MATERIAL PROVIDED:
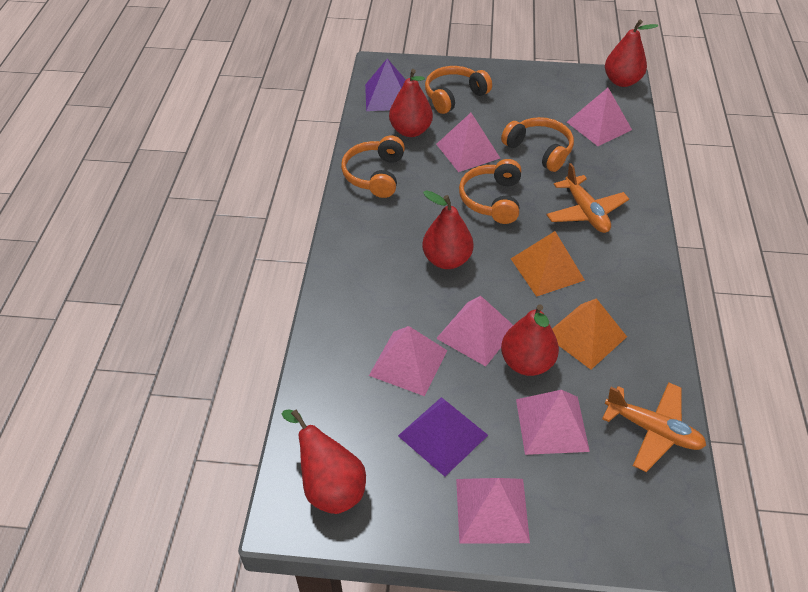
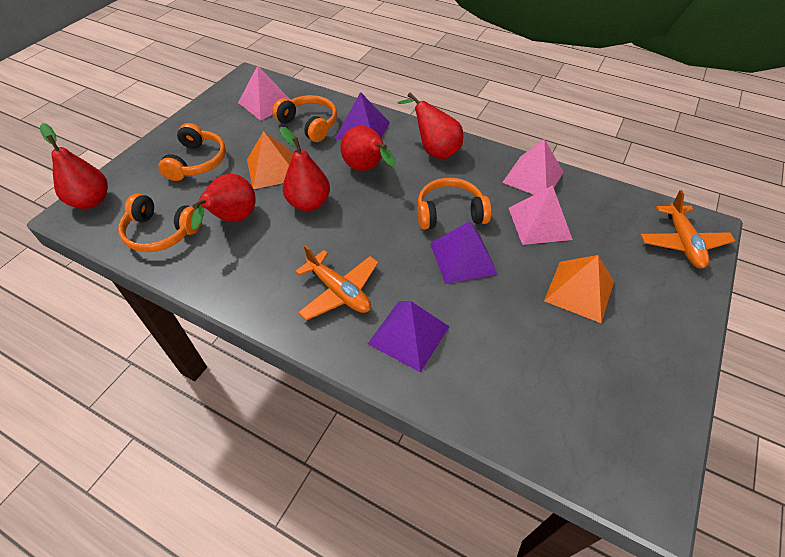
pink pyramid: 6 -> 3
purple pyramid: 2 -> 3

---

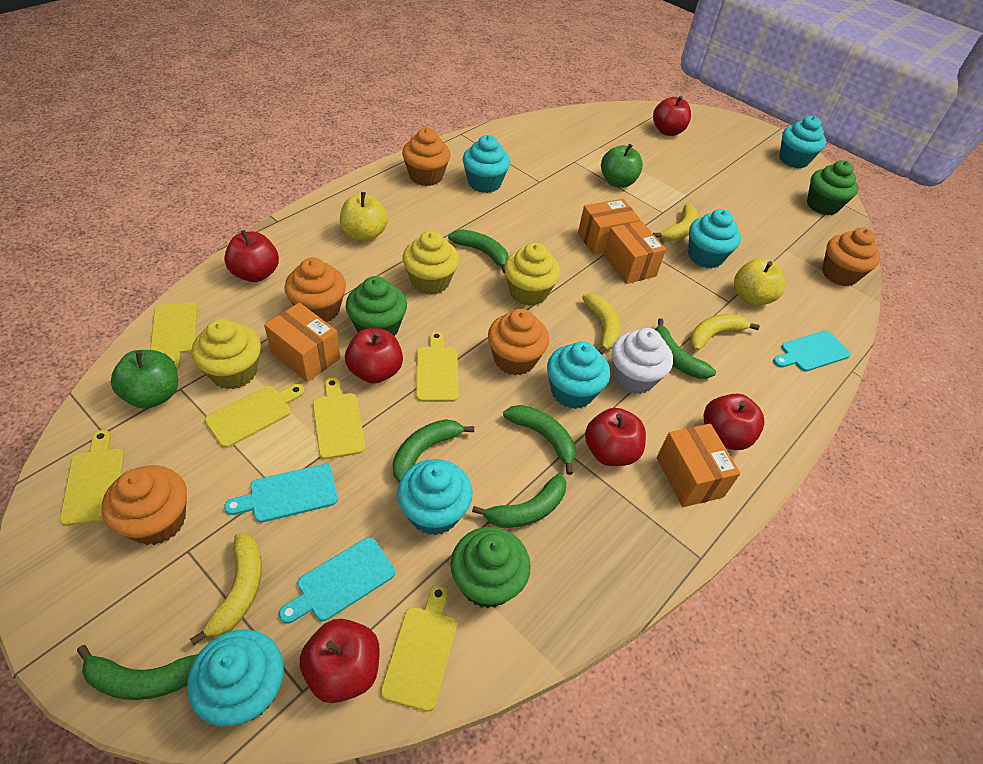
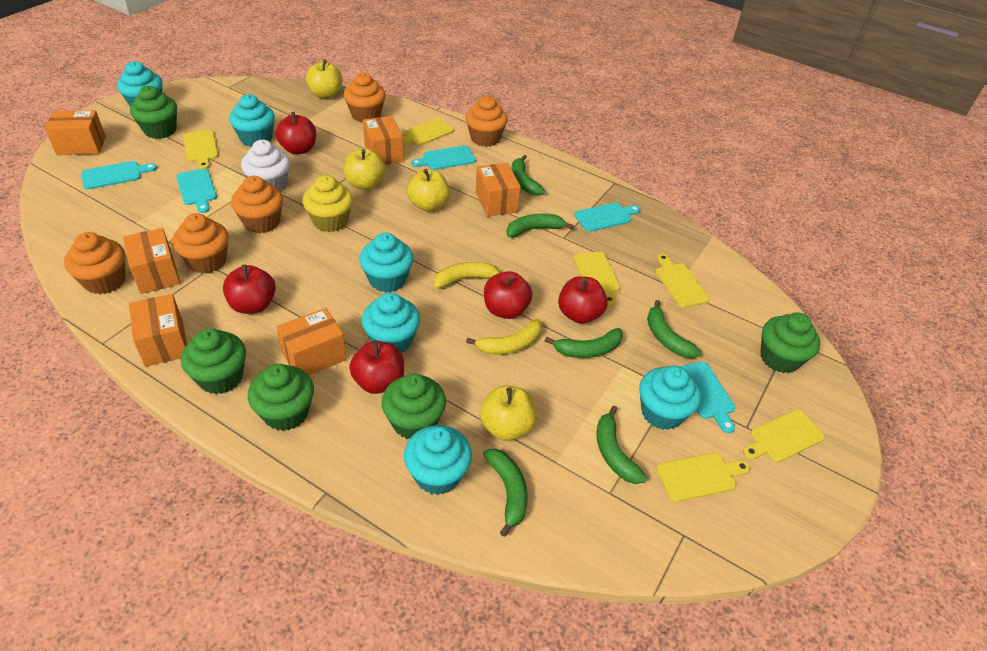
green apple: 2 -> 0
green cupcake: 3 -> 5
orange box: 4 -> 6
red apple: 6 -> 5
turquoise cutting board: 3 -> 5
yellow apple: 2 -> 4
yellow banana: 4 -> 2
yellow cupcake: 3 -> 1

WHAT IS BEING ASKED:
All lines above from the one holding "green cupcake: 3 -> 5" to the one holding "yellow cupcake: 3 -> 1", inclusive, are to be copied exactly; no other line is wanted.

OUTPUT OF THE EXERCISE:
green cupcake: 3 -> 5
orange box: 4 -> 6
red apple: 6 -> 5
turquoise cutting board: 3 -> 5
yellow apple: 2 -> 4
yellow banana: 4 -> 2
yellow cupcake: 3 -> 1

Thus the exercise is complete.